= Task data =
————

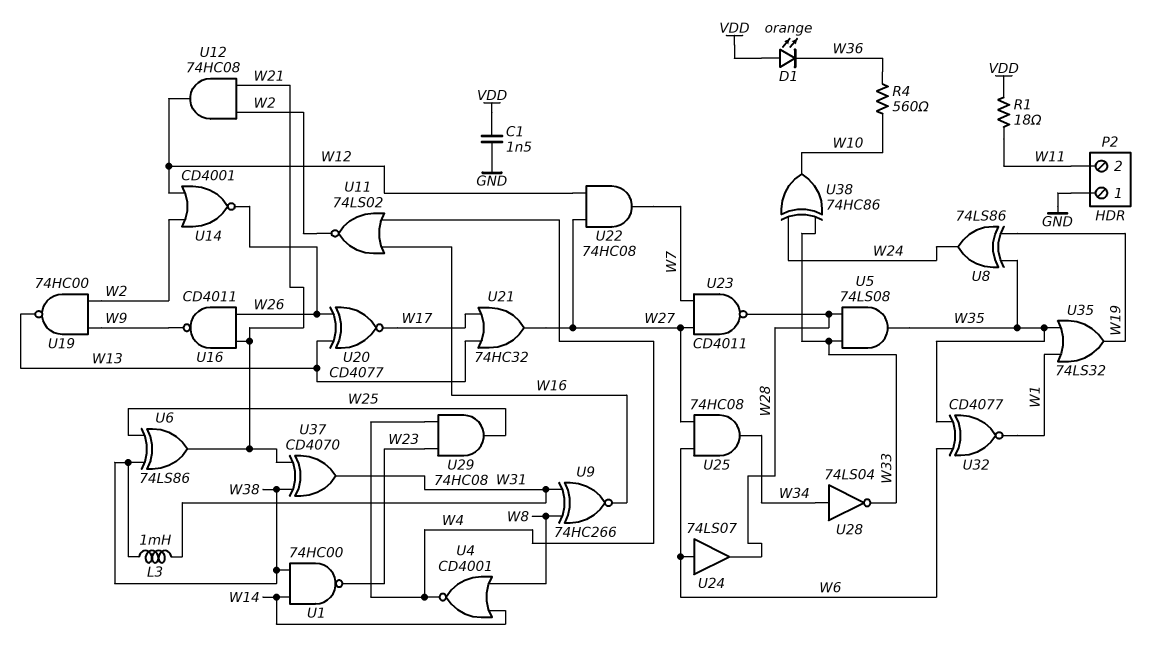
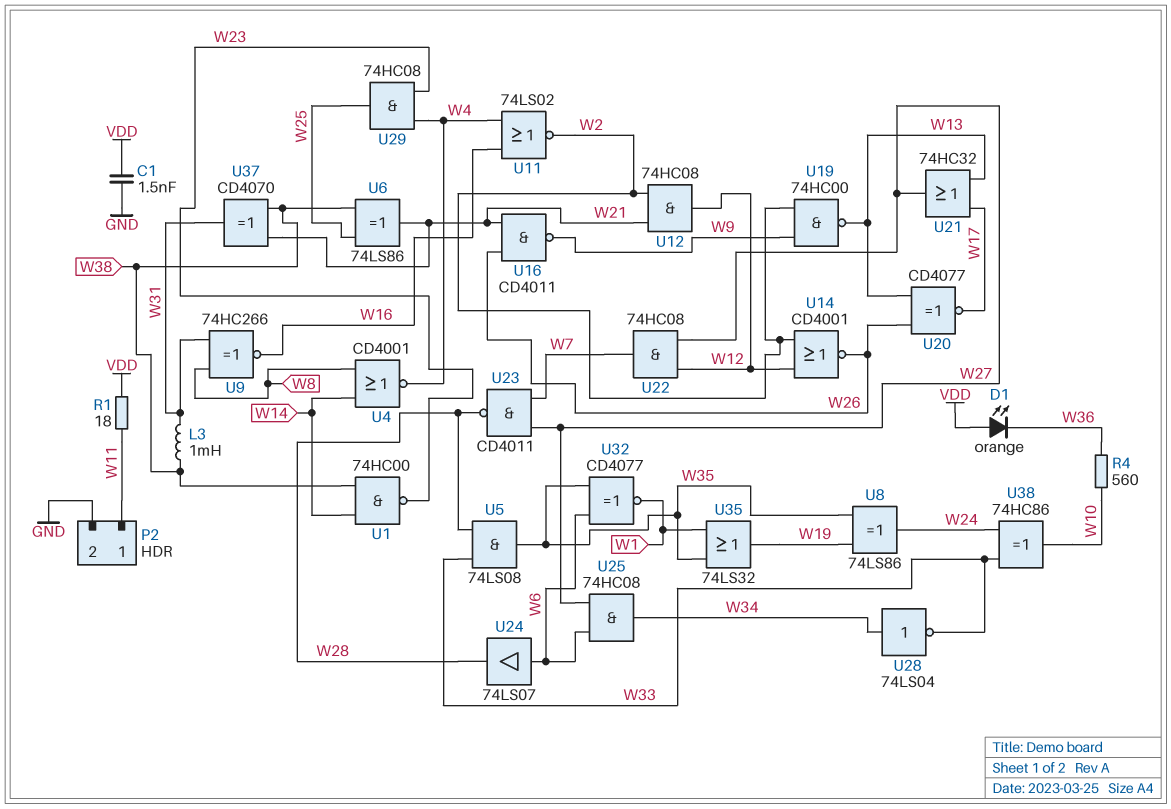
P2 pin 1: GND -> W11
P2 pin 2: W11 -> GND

————

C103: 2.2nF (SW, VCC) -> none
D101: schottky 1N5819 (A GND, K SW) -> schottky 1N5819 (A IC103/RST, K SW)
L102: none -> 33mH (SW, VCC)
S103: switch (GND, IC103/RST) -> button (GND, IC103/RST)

————

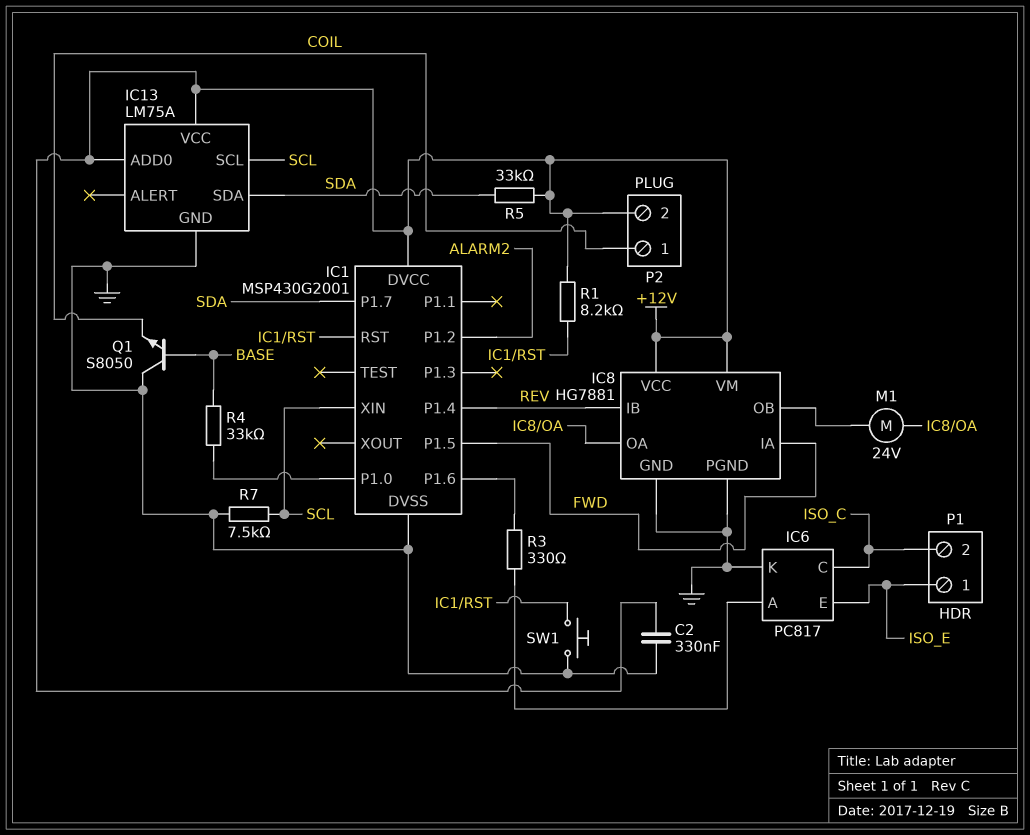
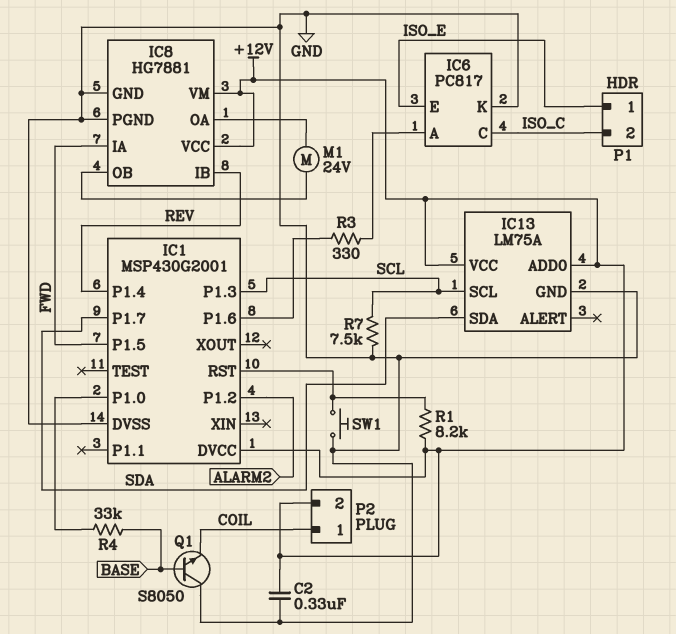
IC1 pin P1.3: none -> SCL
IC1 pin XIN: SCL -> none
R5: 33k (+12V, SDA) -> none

————

Reproduce exactly the lines of the records above from the one with "IC1 pin P1.3: none -> SCL" to the one with "R5: 33k (+12V, SDA) -> none", both included, and leave out everything else.

= Output of the task =
IC1 pin P1.3: none -> SCL
IC1 pin XIN: SCL -> none
R5: 33k (+12V, SDA) -> none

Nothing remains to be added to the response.